For the listing below, output exactly the lines from the line with "to <216, 222>" up to and including the line with "45 degrees counterclockwise", and no other lines.

▶ _Data_:
################

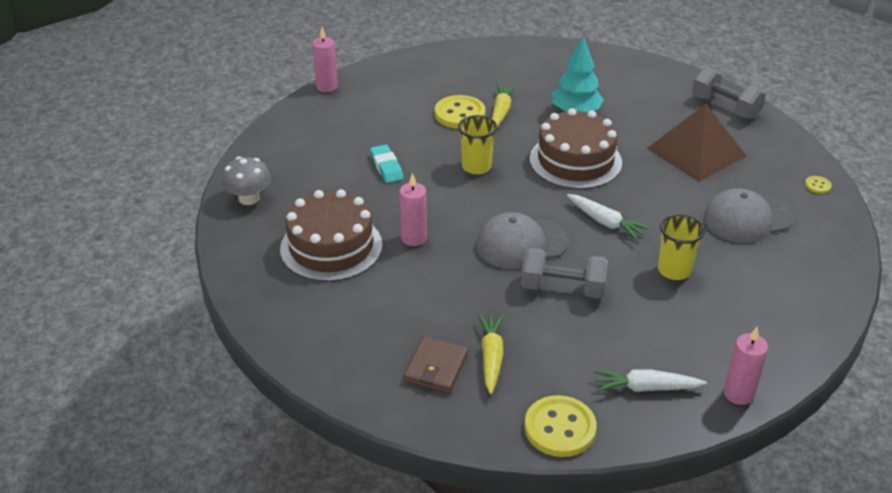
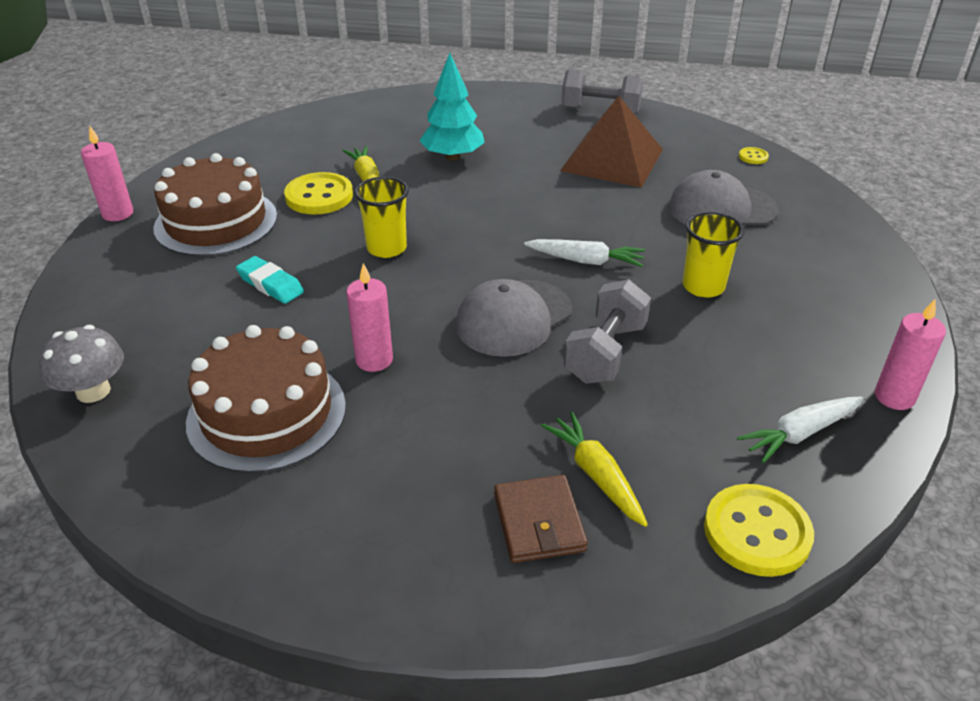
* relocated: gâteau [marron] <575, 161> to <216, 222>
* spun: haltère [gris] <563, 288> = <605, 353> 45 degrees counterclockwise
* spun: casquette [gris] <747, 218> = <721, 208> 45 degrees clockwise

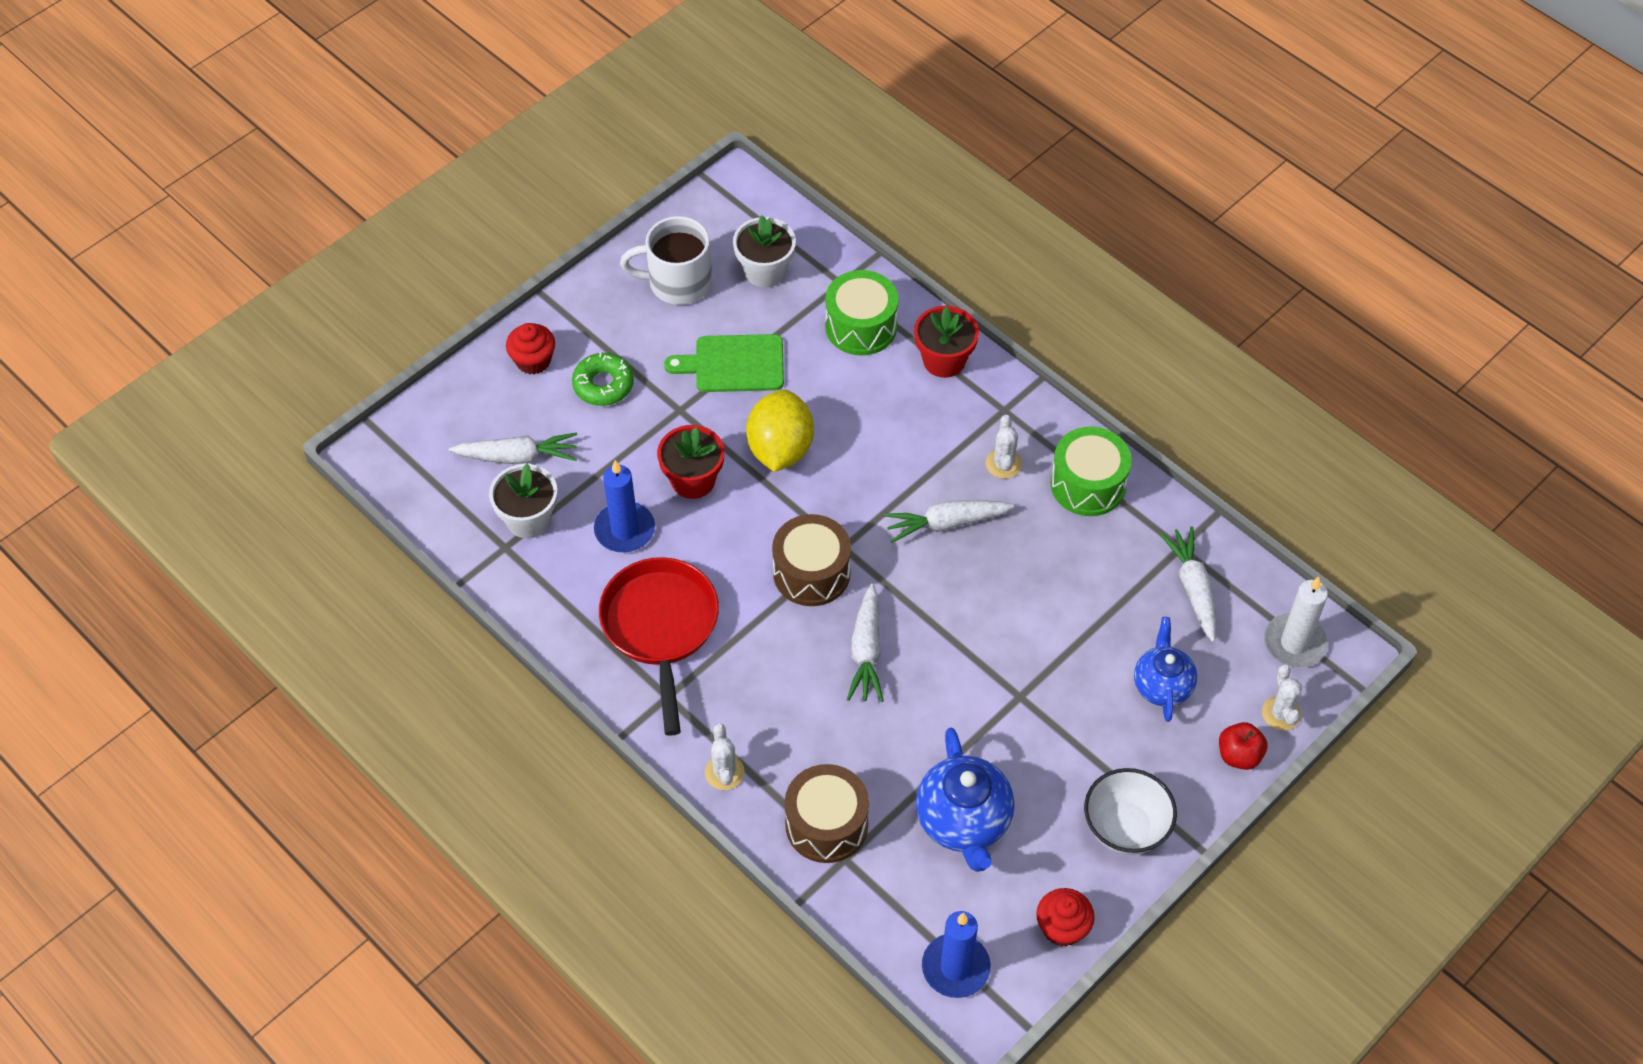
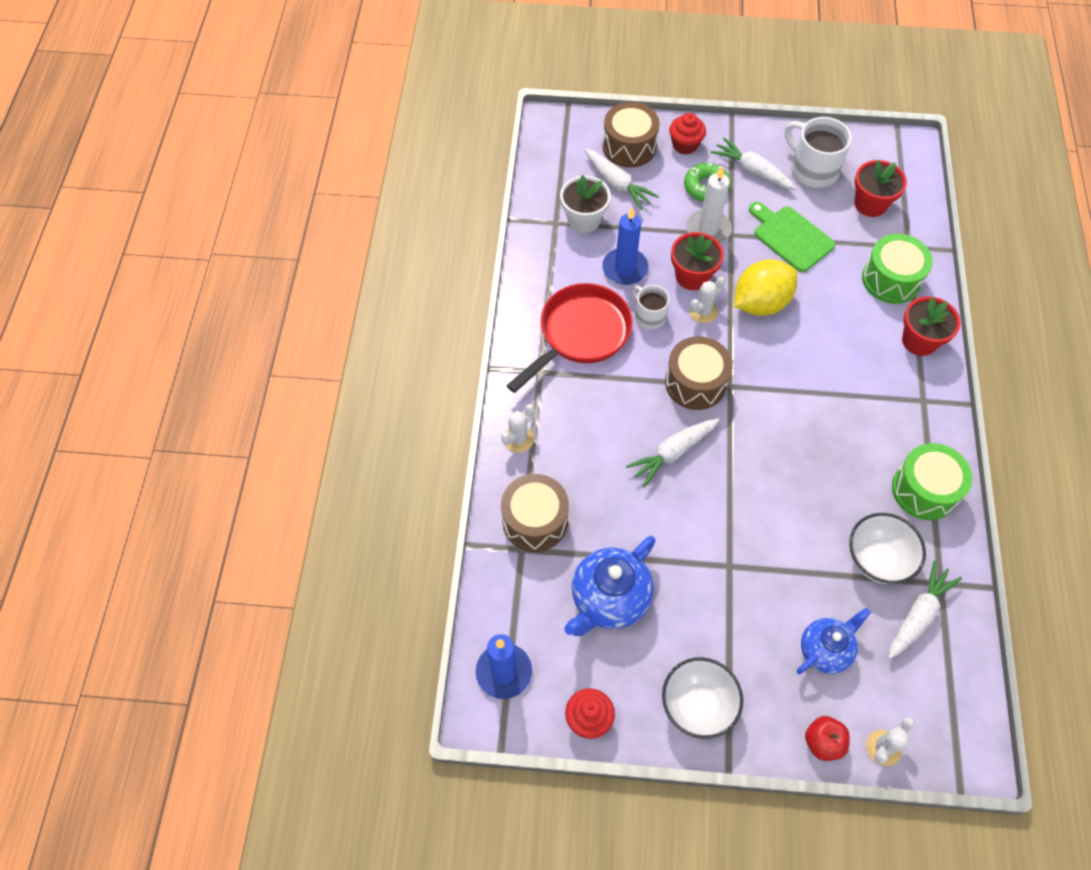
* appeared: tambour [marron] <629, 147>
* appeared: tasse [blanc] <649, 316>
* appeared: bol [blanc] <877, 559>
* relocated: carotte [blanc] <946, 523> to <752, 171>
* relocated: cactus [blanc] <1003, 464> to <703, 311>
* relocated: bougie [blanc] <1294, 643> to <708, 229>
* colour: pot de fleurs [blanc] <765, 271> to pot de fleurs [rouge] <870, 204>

################

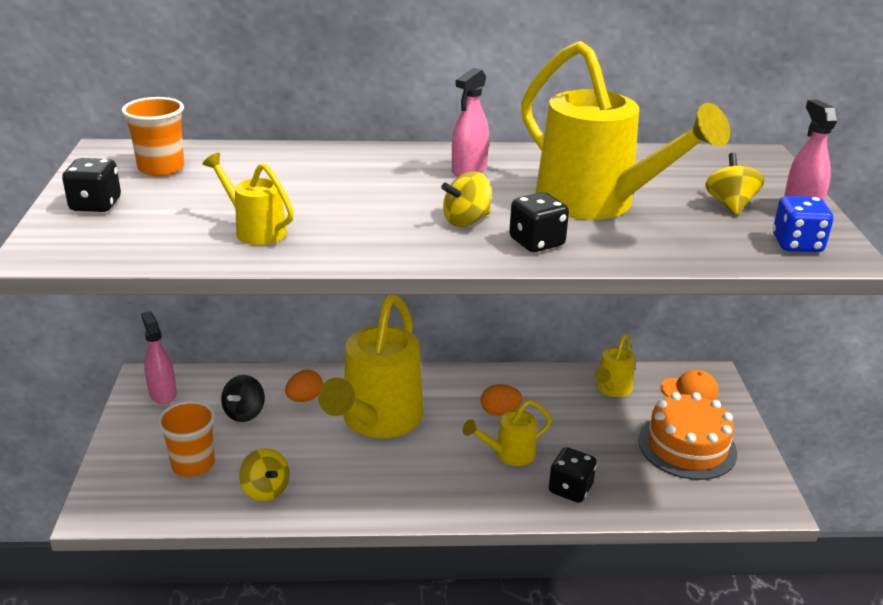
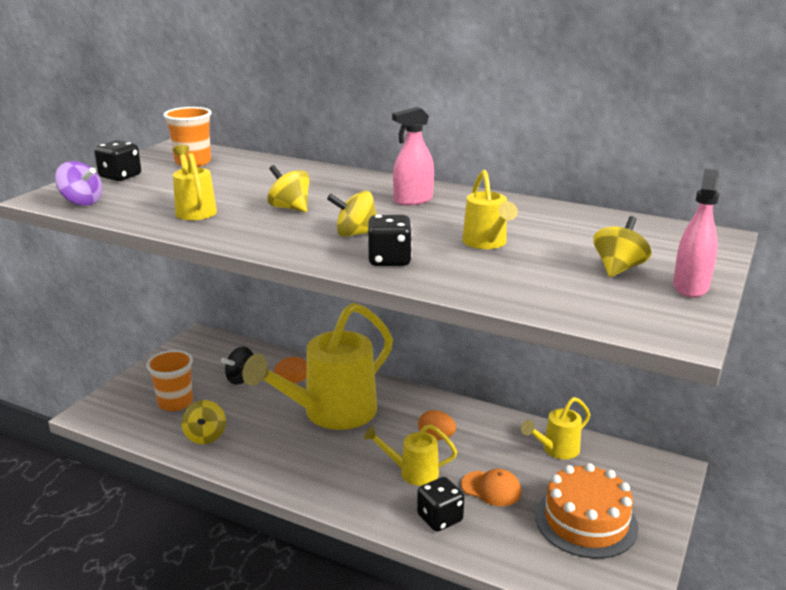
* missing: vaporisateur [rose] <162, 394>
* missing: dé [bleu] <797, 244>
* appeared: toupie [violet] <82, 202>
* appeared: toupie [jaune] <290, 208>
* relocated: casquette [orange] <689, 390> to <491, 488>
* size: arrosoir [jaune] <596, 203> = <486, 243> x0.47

################

▶ _Written solution_:
* relocated: gâteau [marron] <575, 161> to <216, 222>
* spun: haltère [gris] <563, 288> = <605, 353> 45 degrees counterclockwise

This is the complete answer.